Modification records
════════════════

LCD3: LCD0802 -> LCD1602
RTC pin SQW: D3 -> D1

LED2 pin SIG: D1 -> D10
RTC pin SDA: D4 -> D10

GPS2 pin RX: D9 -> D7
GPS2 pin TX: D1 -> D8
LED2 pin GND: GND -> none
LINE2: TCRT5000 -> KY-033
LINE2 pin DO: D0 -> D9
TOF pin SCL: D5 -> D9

════════════════

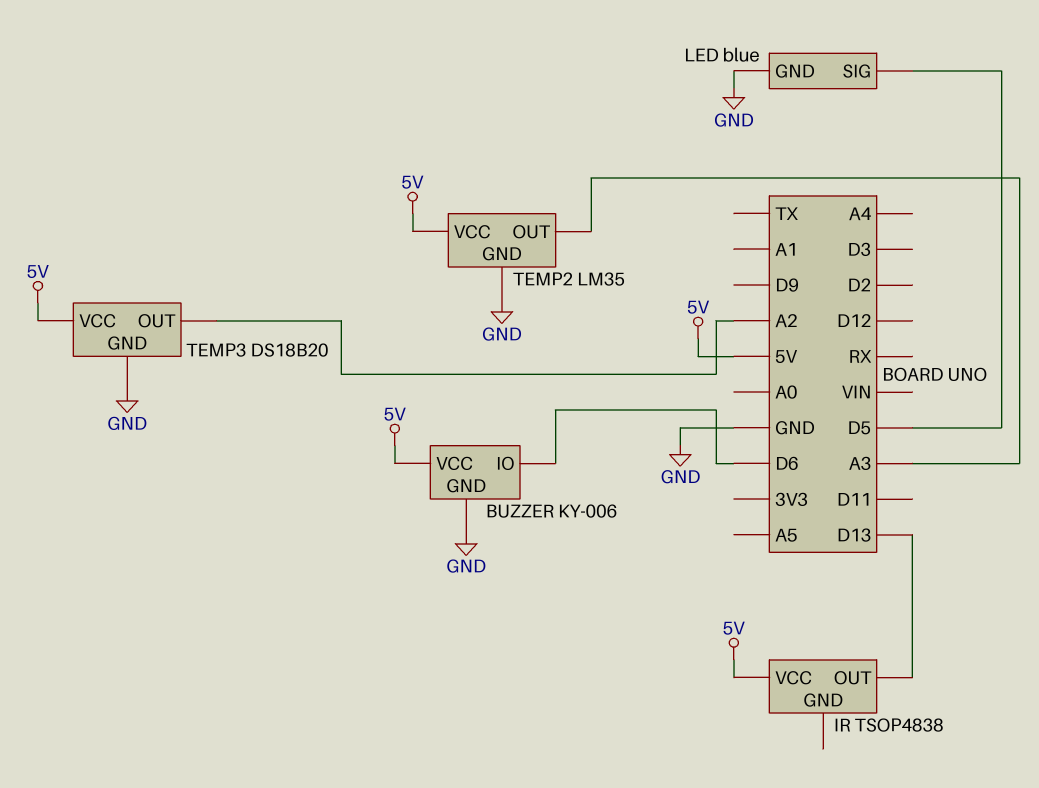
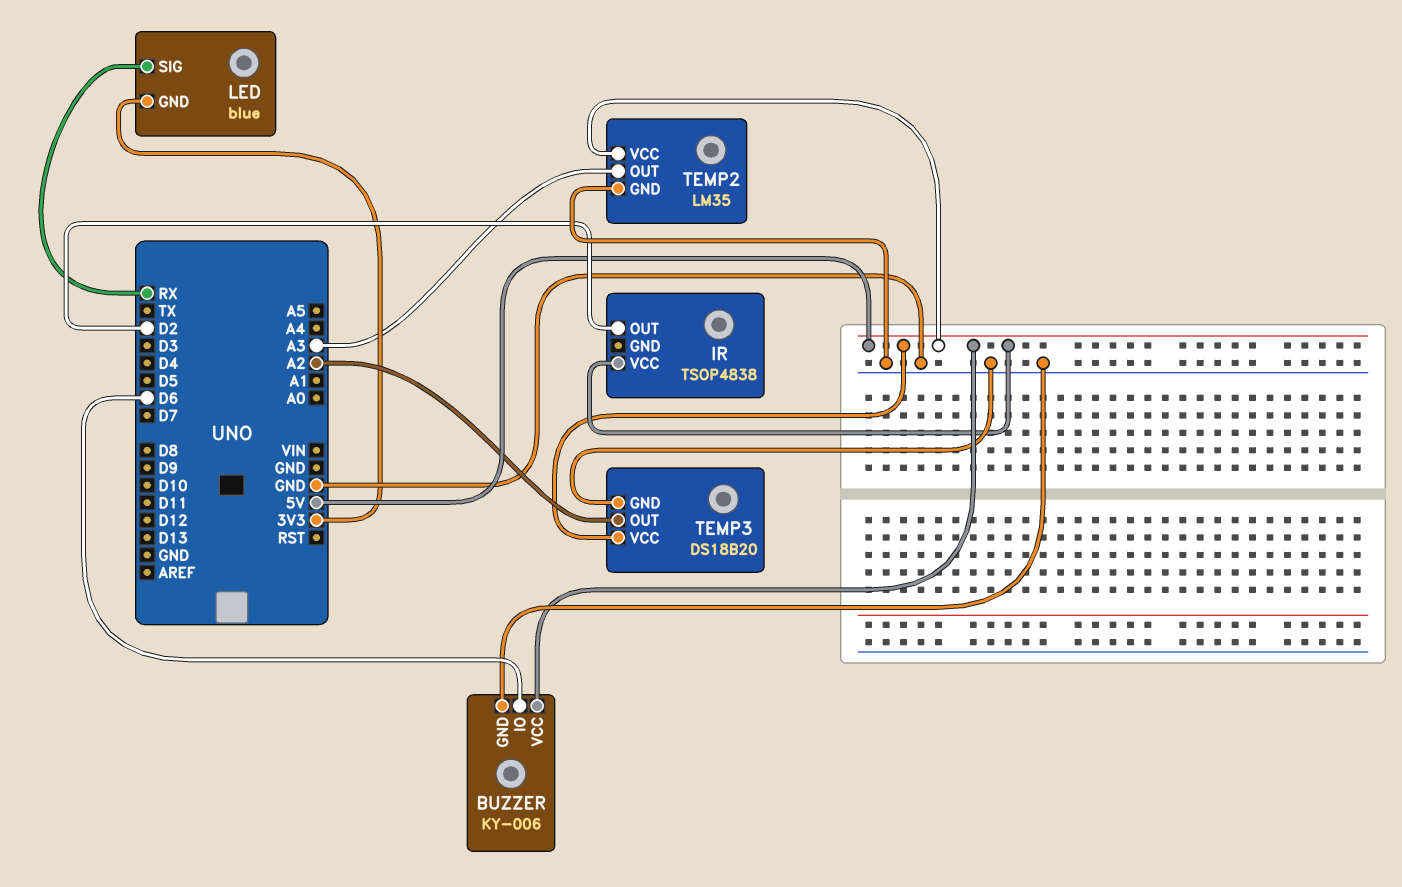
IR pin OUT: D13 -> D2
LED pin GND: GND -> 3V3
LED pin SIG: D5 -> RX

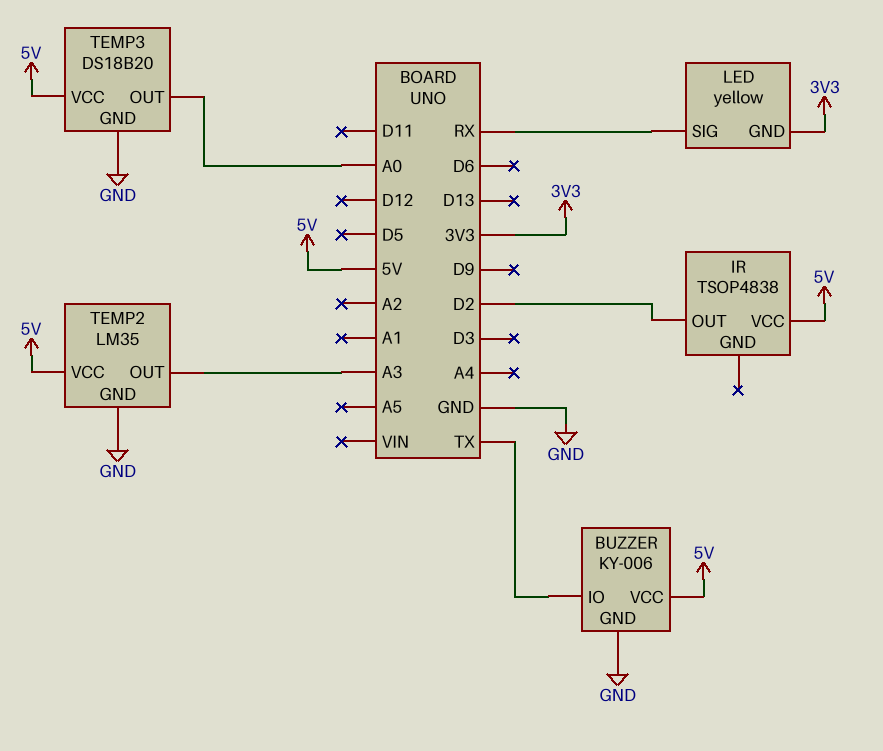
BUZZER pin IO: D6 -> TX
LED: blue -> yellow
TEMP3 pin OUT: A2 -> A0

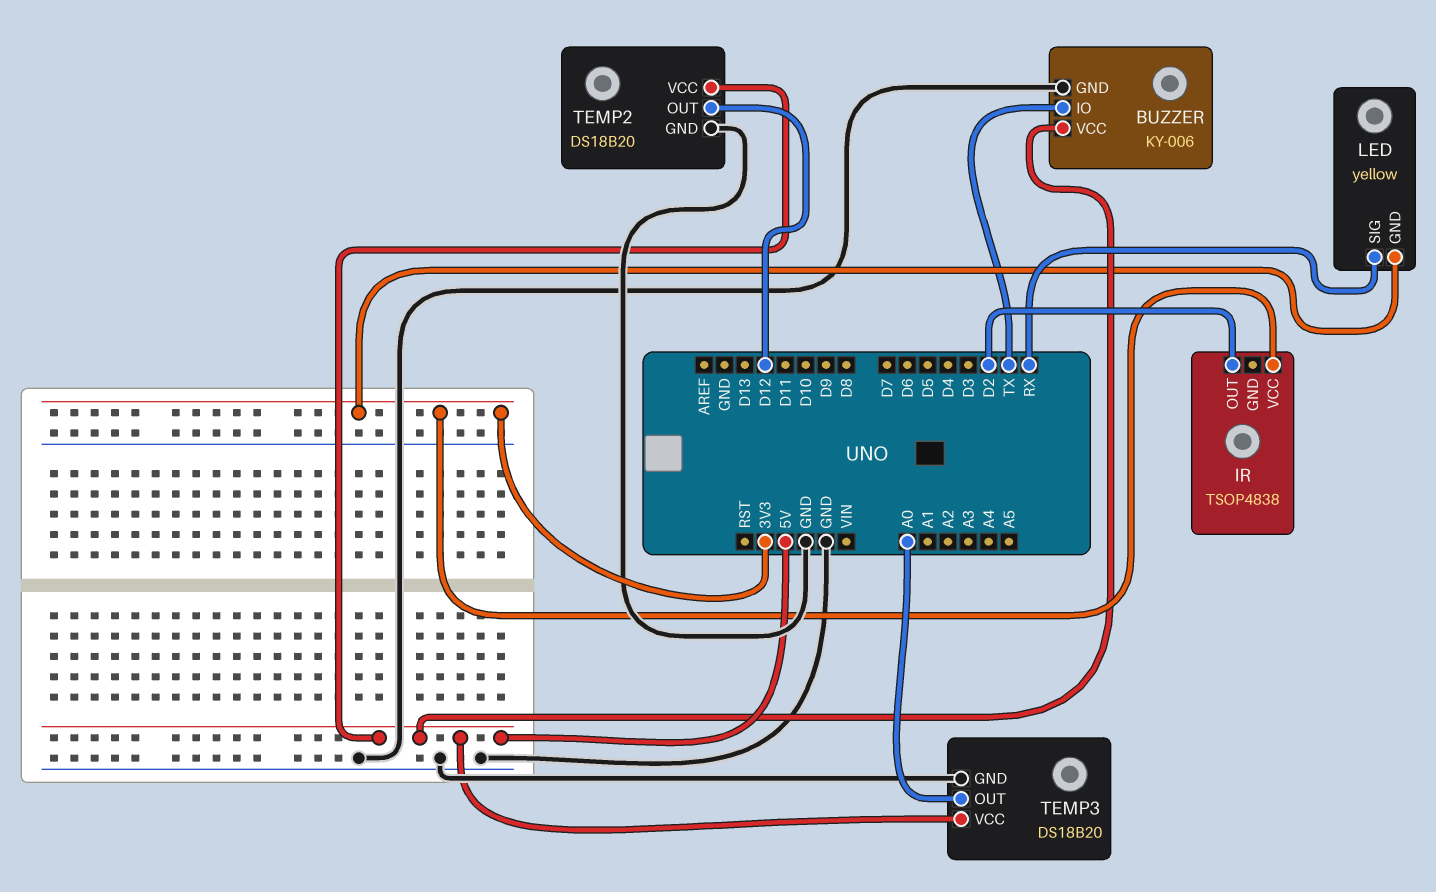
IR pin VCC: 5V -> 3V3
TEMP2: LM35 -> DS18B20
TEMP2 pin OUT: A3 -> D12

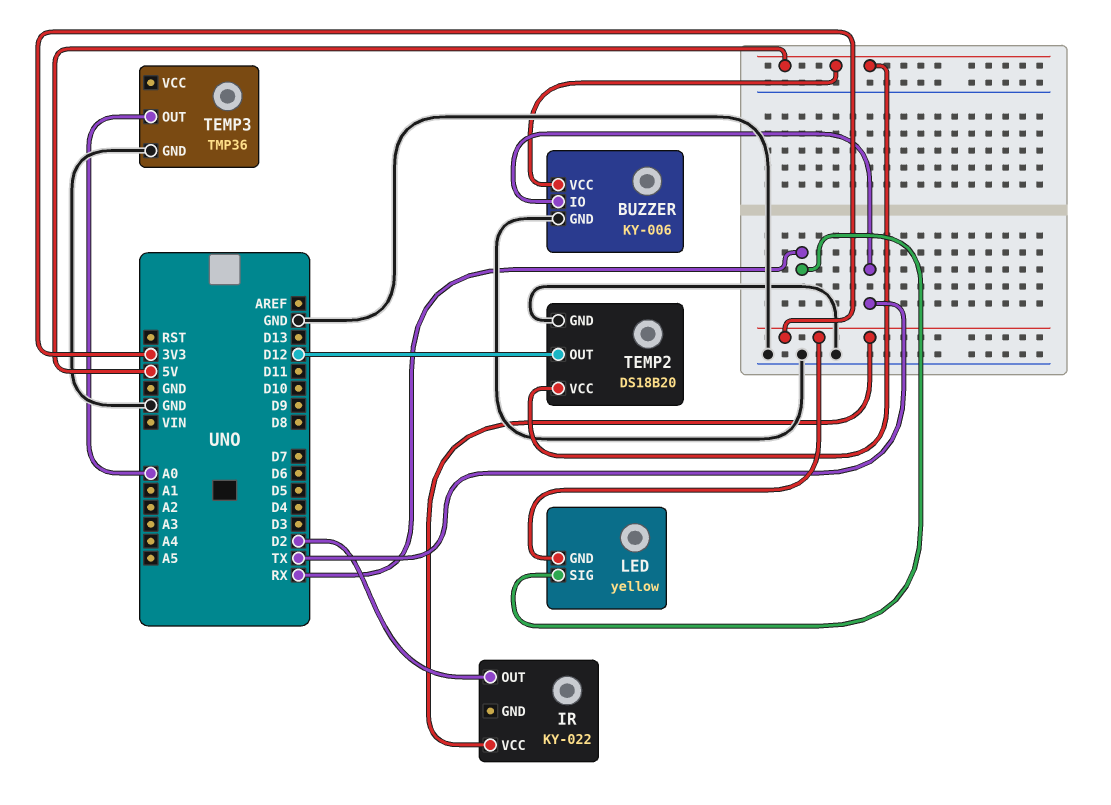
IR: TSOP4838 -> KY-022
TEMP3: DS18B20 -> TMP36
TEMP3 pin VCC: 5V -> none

════════════════

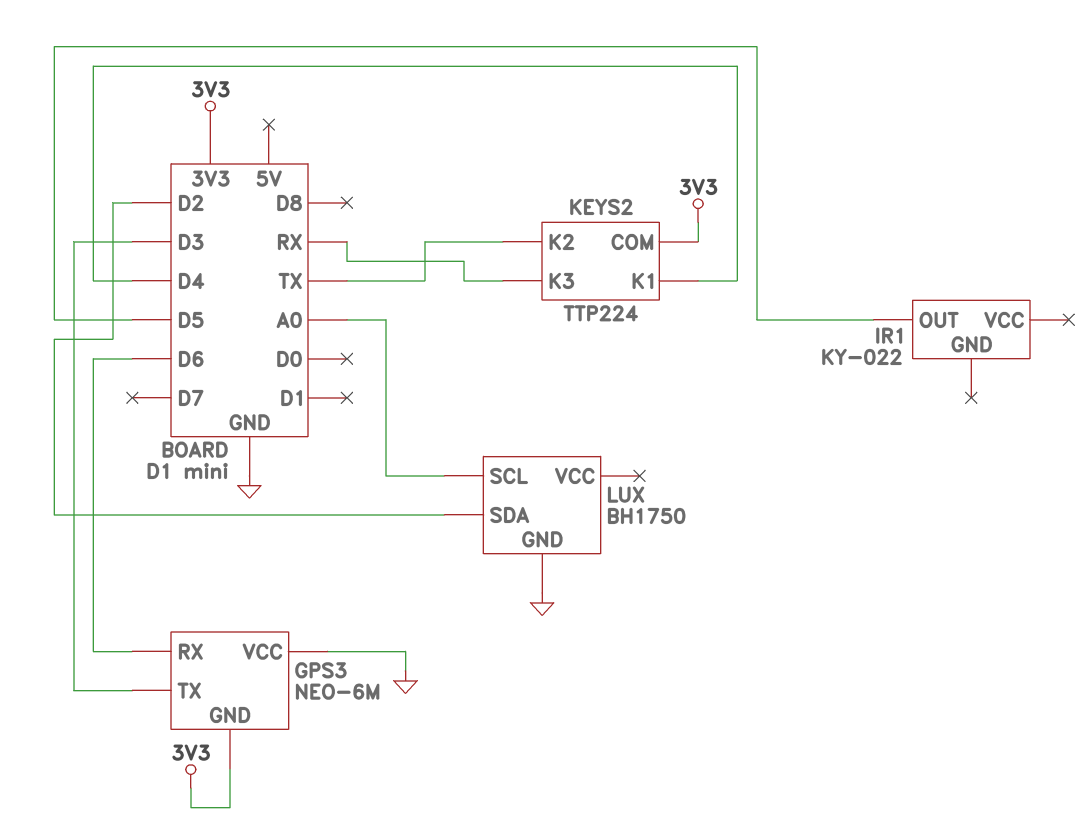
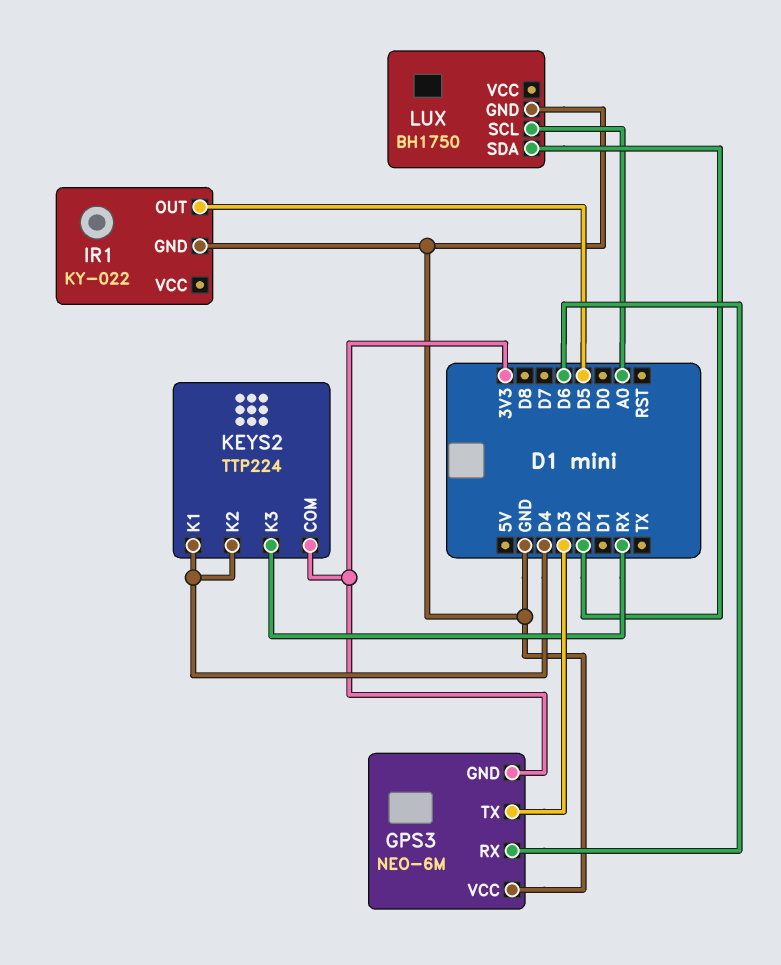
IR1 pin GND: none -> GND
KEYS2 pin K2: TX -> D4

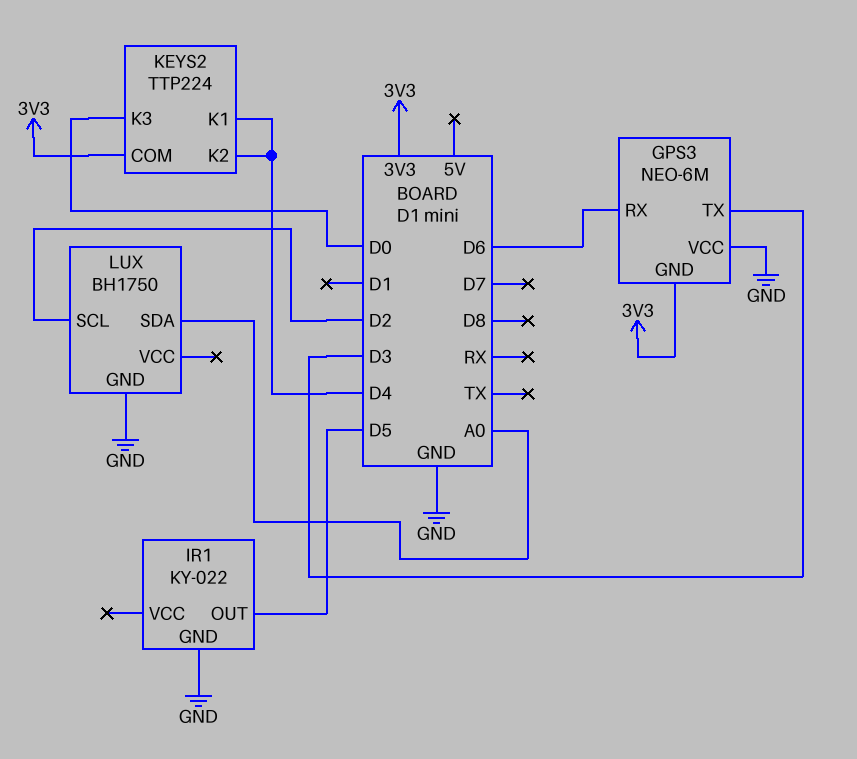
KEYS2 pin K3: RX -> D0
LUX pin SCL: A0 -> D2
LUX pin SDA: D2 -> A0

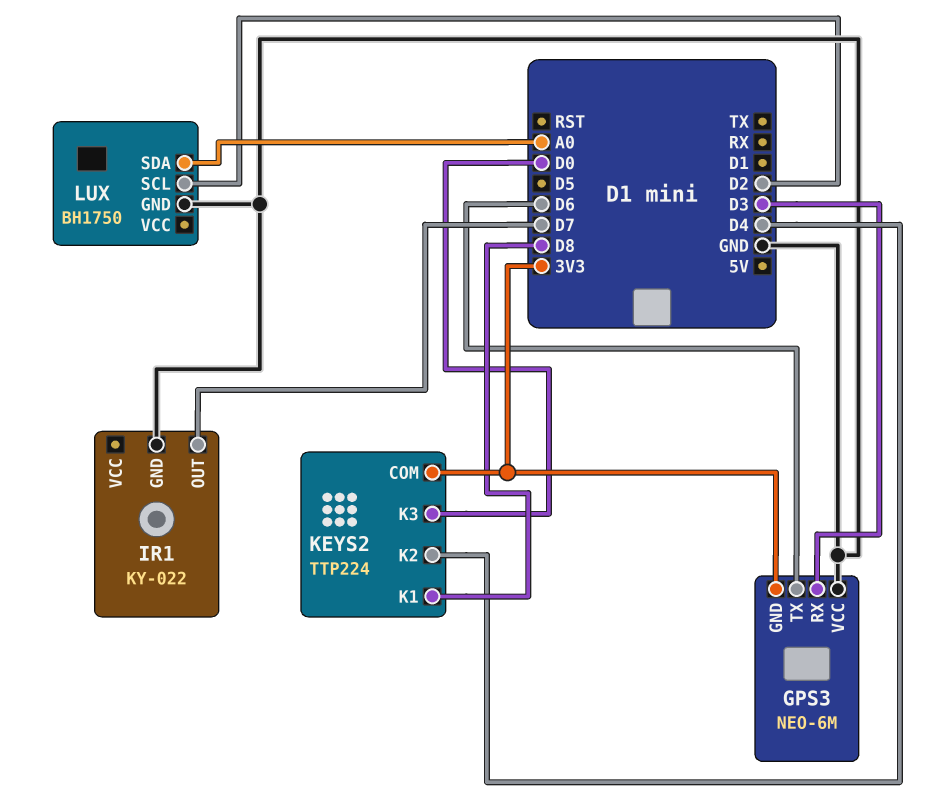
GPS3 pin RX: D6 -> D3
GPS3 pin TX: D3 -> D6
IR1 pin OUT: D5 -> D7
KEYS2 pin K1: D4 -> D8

════════════════

◆ **What you need to do**
Across the entries above, how many lines contain "none"? Provide only the count.

◆ **Answer below**
3